┌─ THE RECORDS
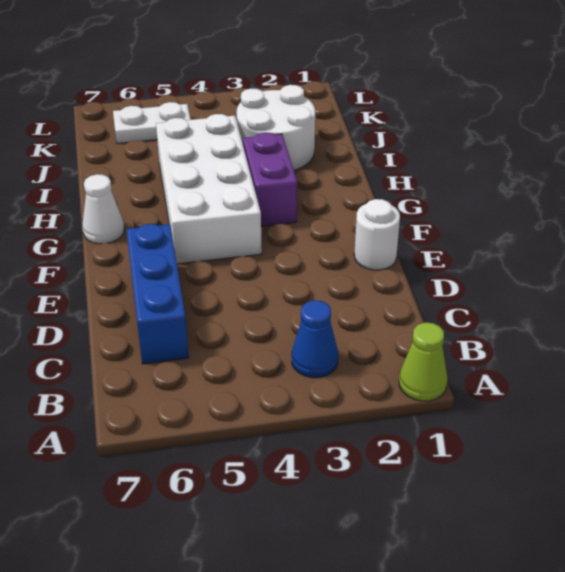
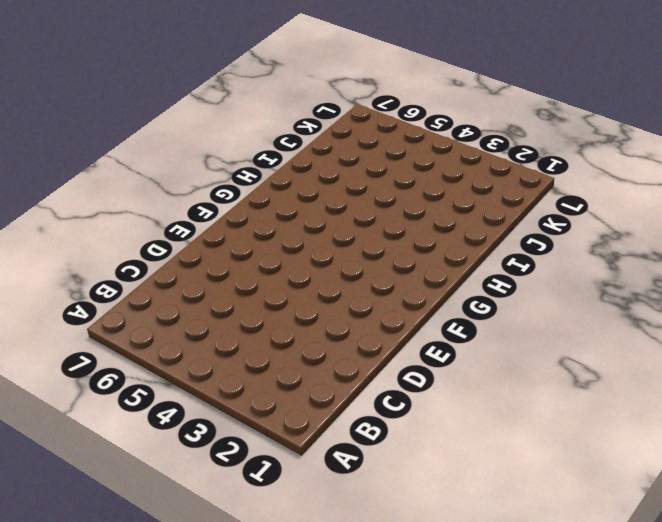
none -> lime cone A1 level 1
none -> blue cone B3 level 1

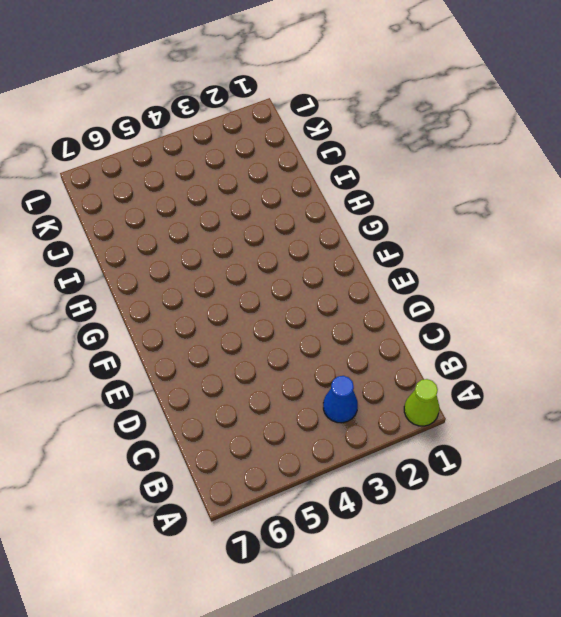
none -> blue brick C6:E6 level 1
none -> white round brick E1 level 1

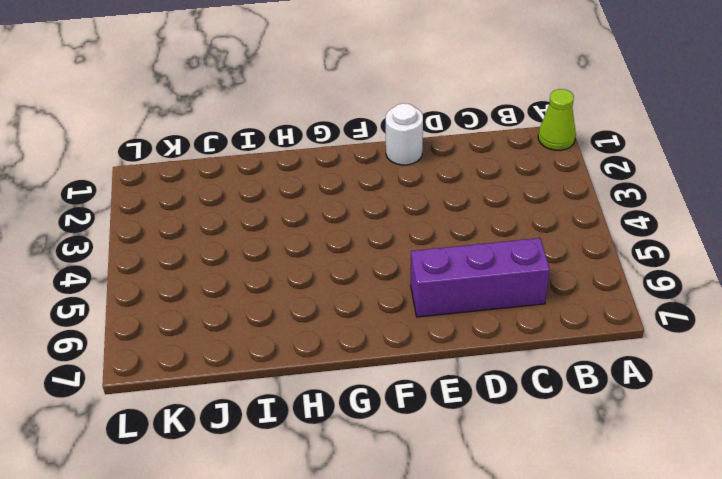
purple brick C6:E6 level 1 -> blue brick C6:E6 level 1
none -> blue cone B3 level 1
none -> white brick F4:I5 level 1

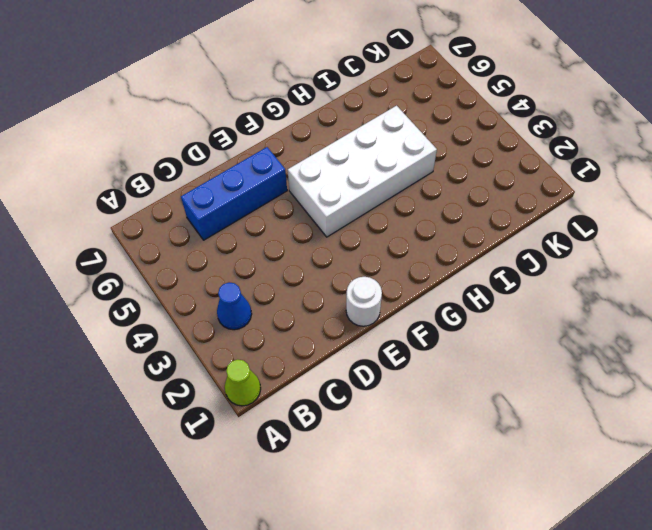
none -> purple brick G3:H3 level 1
none -> white cone G7 level 1

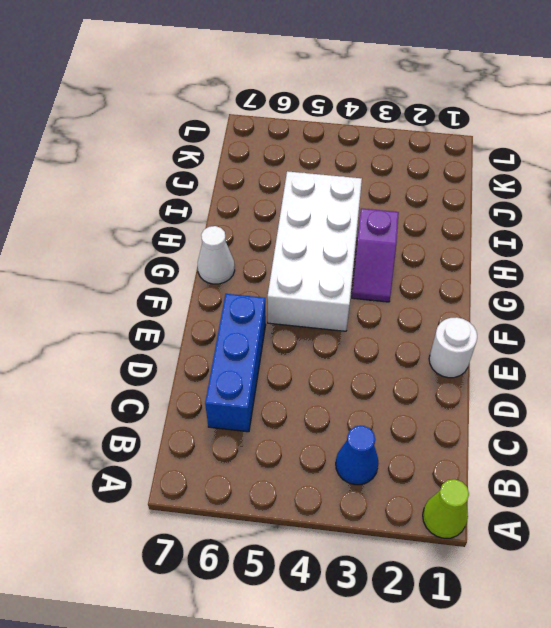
purple slope G3:H3 level 1 top H -> purple brick G3:H3 level 1
none -> white round brick I2:J3 level 1
none -> white plate K5:K6 level 1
└─
* EXERCISE BRIEF
In the copy, include every line of the entries above exactly and none of the pictures.

* RESULT FOR THIS TASK
none -> lime cone A1 level 1
none -> blue cone B3 level 1

none -> blue brick C6:E6 level 1
none -> white round brick E1 level 1

purple brick C6:E6 level 1 -> blue brick C6:E6 level 1
none -> blue cone B3 level 1
none -> white brick F4:I5 level 1

none -> purple brick G3:H3 level 1
none -> white cone G7 level 1

purple slope G3:H3 level 1 top H -> purple brick G3:H3 level 1
none -> white round brick I2:J3 level 1
none -> white plate K5:K6 level 1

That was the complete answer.